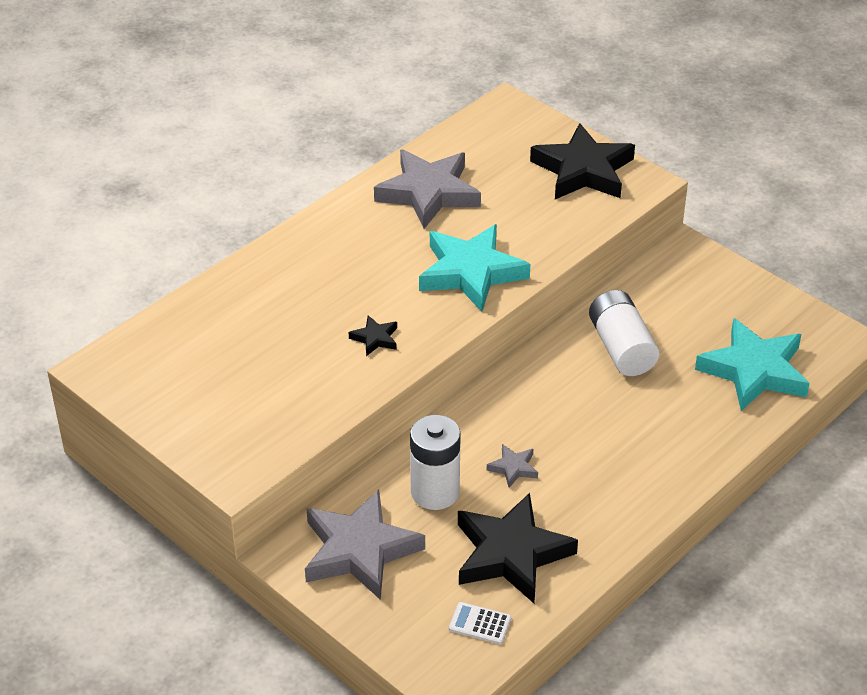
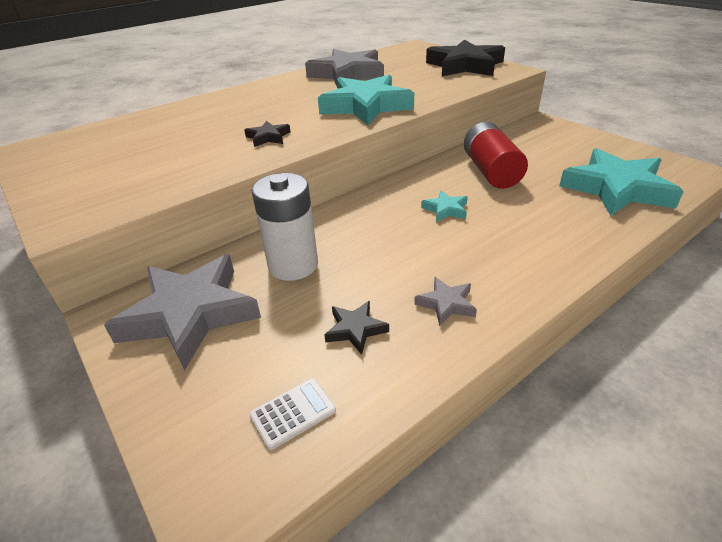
camera: 10 degrees right, 5 degrees down
white calculator [449,602,511,644] -> white calculator turned 120 degrees clockwise [249,378,336,450]
black star [458,493,578,603] -> black star [324,301,389,355], size x0.44
grey star [487,444,538,488] -> grey star moved to [414,277,477,326]
white battery [589,290,660,376] -> red battery [464,122,528,189]
none -> turquoise star [421,191,468,222]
------------------------------------------------------------------------
What you hand back should match the listing exactly, except that no pictures appear.

camera: 10 degrees right, 5 degrees down
white calculator [449,602,511,644] -> white calculator turned 120 degrees clockwise [249,378,336,450]
black star [458,493,578,603] -> black star [324,301,389,355], size x0.44
grey star [487,444,538,488] -> grey star moved to [414,277,477,326]
white battery [589,290,660,376] -> red battery [464,122,528,189]
none -> turquoise star [421,191,468,222]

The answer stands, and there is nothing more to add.